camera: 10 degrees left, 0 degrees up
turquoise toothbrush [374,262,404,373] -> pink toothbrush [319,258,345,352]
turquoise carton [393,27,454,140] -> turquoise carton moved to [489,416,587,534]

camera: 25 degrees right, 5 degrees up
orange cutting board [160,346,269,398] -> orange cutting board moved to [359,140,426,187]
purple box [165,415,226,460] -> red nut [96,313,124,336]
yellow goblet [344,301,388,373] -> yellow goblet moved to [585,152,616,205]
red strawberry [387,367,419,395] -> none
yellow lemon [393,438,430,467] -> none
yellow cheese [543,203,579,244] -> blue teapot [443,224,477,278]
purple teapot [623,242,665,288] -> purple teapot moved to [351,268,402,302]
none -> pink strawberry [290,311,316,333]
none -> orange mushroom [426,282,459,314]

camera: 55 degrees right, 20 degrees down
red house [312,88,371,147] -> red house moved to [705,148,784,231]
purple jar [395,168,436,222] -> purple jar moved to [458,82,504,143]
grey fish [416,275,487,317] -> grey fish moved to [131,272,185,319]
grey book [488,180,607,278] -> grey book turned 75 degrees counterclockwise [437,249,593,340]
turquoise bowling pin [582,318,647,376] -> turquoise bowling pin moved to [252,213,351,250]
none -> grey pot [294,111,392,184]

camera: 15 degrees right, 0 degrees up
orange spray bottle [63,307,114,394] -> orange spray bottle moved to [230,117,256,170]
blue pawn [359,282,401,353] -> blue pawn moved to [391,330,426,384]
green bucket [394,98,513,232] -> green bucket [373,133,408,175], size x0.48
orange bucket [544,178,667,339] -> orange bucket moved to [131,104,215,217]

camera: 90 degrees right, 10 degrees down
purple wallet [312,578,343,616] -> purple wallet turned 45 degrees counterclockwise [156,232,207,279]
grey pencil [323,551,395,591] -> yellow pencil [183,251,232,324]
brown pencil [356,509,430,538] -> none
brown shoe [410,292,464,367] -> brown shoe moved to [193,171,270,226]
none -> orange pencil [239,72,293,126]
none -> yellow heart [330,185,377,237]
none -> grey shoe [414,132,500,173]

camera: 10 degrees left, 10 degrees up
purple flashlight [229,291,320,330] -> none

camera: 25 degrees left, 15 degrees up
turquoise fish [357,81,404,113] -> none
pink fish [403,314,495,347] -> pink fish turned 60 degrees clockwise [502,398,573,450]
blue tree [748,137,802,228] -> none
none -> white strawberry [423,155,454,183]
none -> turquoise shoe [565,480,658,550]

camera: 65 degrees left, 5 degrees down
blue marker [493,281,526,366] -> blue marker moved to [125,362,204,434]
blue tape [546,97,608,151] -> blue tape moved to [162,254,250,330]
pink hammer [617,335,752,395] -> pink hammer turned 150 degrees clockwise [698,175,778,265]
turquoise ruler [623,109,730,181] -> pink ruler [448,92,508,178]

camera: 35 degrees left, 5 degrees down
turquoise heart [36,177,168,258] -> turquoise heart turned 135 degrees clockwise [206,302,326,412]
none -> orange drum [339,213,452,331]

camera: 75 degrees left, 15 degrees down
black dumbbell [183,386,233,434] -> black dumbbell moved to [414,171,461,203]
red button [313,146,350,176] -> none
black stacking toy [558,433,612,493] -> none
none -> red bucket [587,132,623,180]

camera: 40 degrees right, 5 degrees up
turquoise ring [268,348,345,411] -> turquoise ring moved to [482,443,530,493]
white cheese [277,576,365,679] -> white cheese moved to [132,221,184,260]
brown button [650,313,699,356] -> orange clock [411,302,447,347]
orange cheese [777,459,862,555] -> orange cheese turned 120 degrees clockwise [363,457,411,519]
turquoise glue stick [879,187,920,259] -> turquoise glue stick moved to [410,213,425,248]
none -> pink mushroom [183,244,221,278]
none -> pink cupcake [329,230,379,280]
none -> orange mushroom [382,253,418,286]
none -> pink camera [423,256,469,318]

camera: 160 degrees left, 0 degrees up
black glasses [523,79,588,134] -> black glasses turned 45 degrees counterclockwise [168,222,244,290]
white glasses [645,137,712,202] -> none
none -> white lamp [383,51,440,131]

Task requirements: Could you restate the listing above word for word, leaving nothing out?

Result for this task:
camera: 10 degrees left, 0 degrees up
turquoise toothbrush [374,262,404,373] -> pink toothbrush [319,258,345,352]
turquoise carton [393,27,454,140] -> turquoise carton moved to [489,416,587,534]

camera: 25 degrees right, 5 degrees up
orange cutting board [160,346,269,398] -> orange cutting board moved to [359,140,426,187]
purple box [165,415,226,460] -> red nut [96,313,124,336]
yellow goblet [344,301,388,373] -> yellow goblet moved to [585,152,616,205]
red strawberry [387,367,419,395] -> none
yellow lemon [393,438,430,467] -> none
yellow cheese [543,203,579,244] -> blue teapot [443,224,477,278]
purple teapot [623,242,665,288] -> purple teapot moved to [351,268,402,302]
none -> pink strawberry [290,311,316,333]
none -> orange mushroom [426,282,459,314]

camera: 55 degrees right, 20 degrees down
red house [312,88,371,147] -> red house moved to [705,148,784,231]
purple jar [395,168,436,222] -> purple jar moved to [458,82,504,143]
grey fish [416,275,487,317] -> grey fish moved to [131,272,185,319]
grey book [488,180,607,278] -> grey book turned 75 degrees counterclockwise [437,249,593,340]
turquoise bowling pin [582,318,647,376] -> turquoise bowling pin moved to [252,213,351,250]
none -> grey pot [294,111,392,184]

camera: 15 degrees right, 0 degrees up
orange spray bottle [63,307,114,394] -> orange spray bottle moved to [230,117,256,170]
blue pawn [359,282,401,353] -> blue pawn moved to [391,330,426,384]
green bucket [394,98,513,232] -> green bucket [373,133,408,175], size x0.48
orange bucket [544,178,667,339] -> orange bucket moved to [131,104,215,217]

camera: 90 degrees right, 10 degrees down
purple wallet [312,578,343,616] -> purple wallet turned 45 degrees counterclockwise [156,232,207,279]
grey pencil [323,551,395,591] -> yellow pencil [183,251,232,324]
brown pencil [356,509,430,538] -> none
brown shoe [410,292,464,367] -> brown shoe moved to [193,171,270,226]
none -> orange pencil [239,72,293,126]
none -> yellow heart [330,185,377,237]
none -> grey shoe [414,132,500,173]

camera: 10 degrees left, 10 degrees up
purple flashlight [229,291,320,330] -> none

camera: 25 degrees left, 15 degrees up
turquoise fish [357,81,404,113] -> none
pink fish [403,314,495,347] -> pink fish turned 60 degrees clockwise [502,398,573,450]
blue tree [748,137,802,228] -> none
none -> white strawberry [423,155,454,183]
none -> turquoise shoe [565,480,658,550]

camera: 65 degrees left, 5 degrees down
blue marker [493,281,526,366] -> blue marker moved to [125,362,204,434]
blue tape [546,97,608,151] -> blue tape moved to [162,254,250,330]
pink hammer [617,335,752,395] -> pink hammer turned 150 degrees clockwise [698,175,778,265]
turquoise ruler [623,109,730,181] -> pink ruler [448,92,508,178]

camera: 35 degrees left, 5 degrees down
turquoise heart [36,177,168,258] -> turquoise heart turned 135 degrees clockwise [206,302,326,412]
none -> orange drum [339,213,452,331]

camera: 75 degrees left, 15 degrees down
black dumbbell [183,386,233,434] -> black dumbbell moved to [414,171,461,203]
red button [313,146,350,176] -> none
black stacking toy [558,433,612,493] -> none
none -> red bucket [587,132,623,180]

camera: 40 degrees right, 5 degrees up
turquoise ring [268,348,345,411] -> turquoise ring moved to [482,443,530,493]
white cheese [277,576,365,679] -> white cheese moved to [132,221,184,260]
brown button [650,313,699,356] -> orange clock [411,302,447,347]
orange cheese [777,459,862,555] -> orange cheese turned 120 degrees clockwise [363,457,411,519]
turquoise glue stick [879,187,920,259] -> turquoise glue stick moved to [410,213,425,248]
none -> pink mushroom [183,244,221,278]
none -> pink cupcake [329,230,379,280]
none -> orange mushroom [382,253,418,286]
none -> pink camera [423,256,469,318]

camera: 160 degrees left, 0 degrees up
black glasses [523,79,588,134] -> black glasses turned 45 degrees counterclockwise [168,222,244,290]
white glasses [645,137,712,202] -> none
none -> white lamp [383,51,440,131]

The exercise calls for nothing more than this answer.